§ DATASET EXTRACT
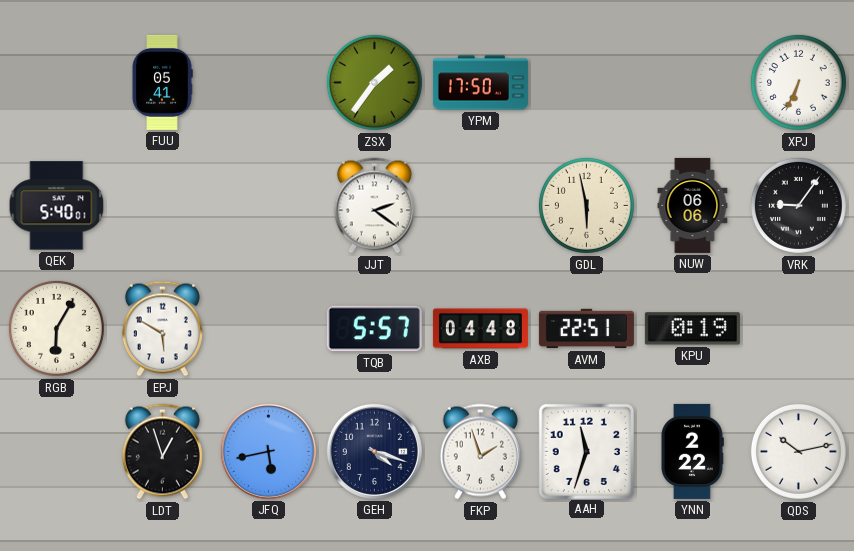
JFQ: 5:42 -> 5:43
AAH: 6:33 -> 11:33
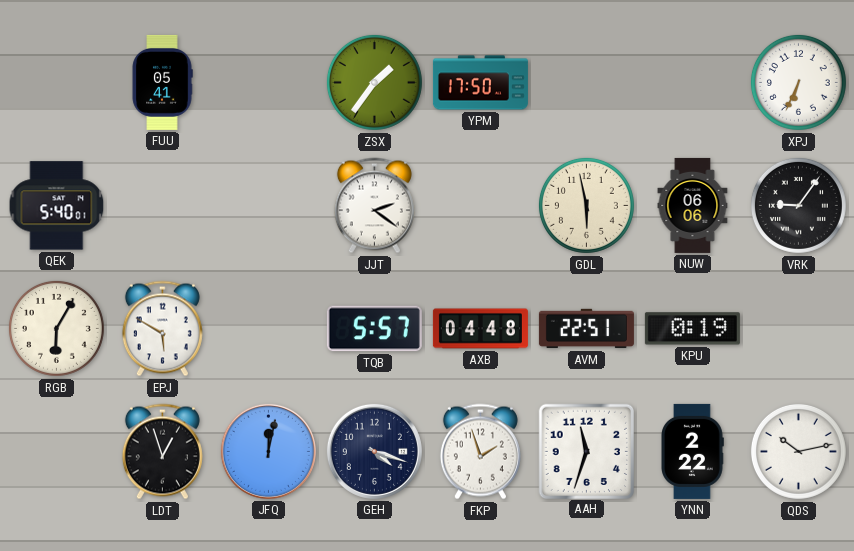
JFQ: 5:43 -> 12:02
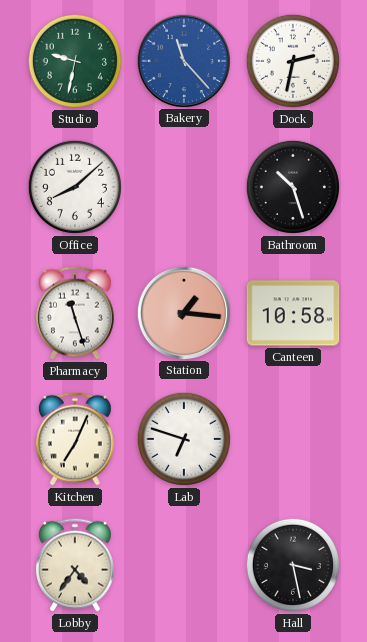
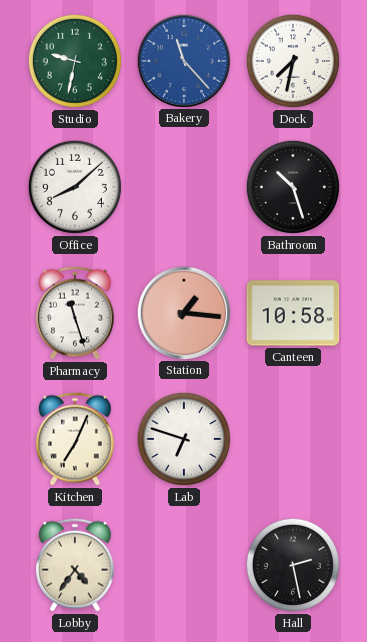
Dock: 2:32 -> 7:32
Hall: 3:28 -> 2:28
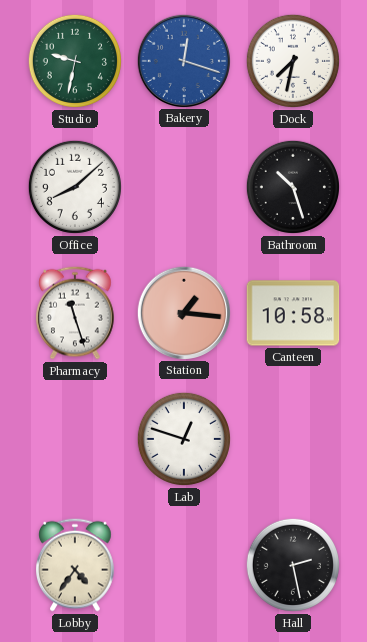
Bakery: 11:23 -> 12:18
Kitchen: 7:04 -> none
Lab: 6:48 -> 12:48
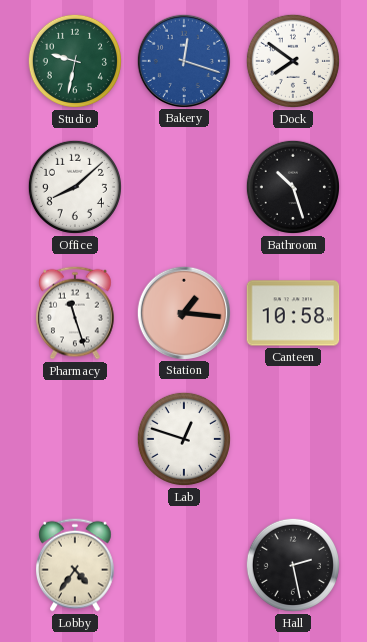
Dock: 7:32 -> 7:51
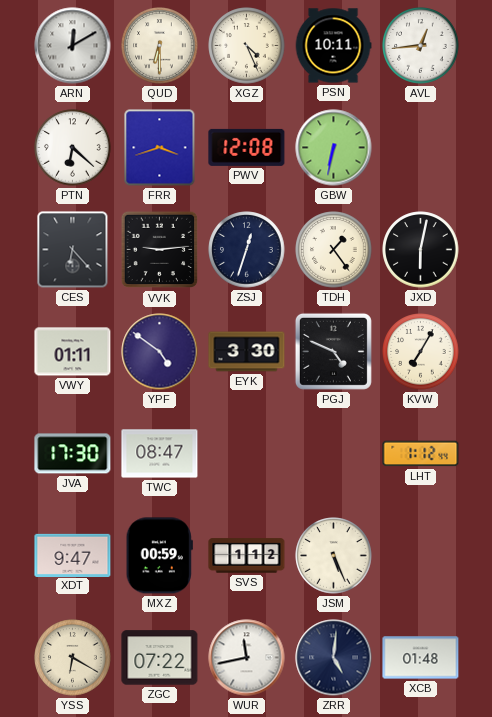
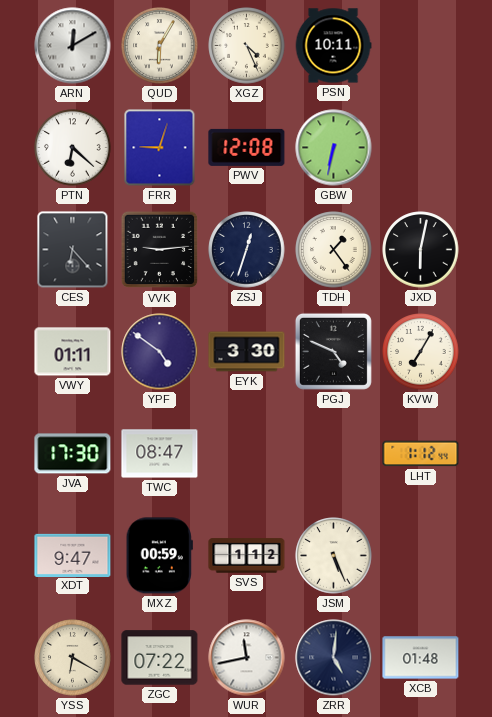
QUD: 6:30 -> 6:05
AVL: 12:44 -> none
FRR: 3:42 -> 9:03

§ WHAT THIS TASK INVOLVES
Could you copy out all the rows above character for character, omitting the pictures?

§ SOLVED EXERCISE
JFQ: 5:42 -> 5:43
AAH: 6:33 -> 11:33
JFQ: 5:43 -> 12:02
Dock: 2:32 -> 7:32
Hall: 3:28 -> 2:28
Bakery: 11:23 -> 12:18
Kitchen: 7:04 -> none
Lab: 6:48 -> 12:48
Dock: 7:32 -> 7:51
QUD: 6:30 -> 6:05
AVL: 12:44 -> none
FRR: 3:42 -> 9:03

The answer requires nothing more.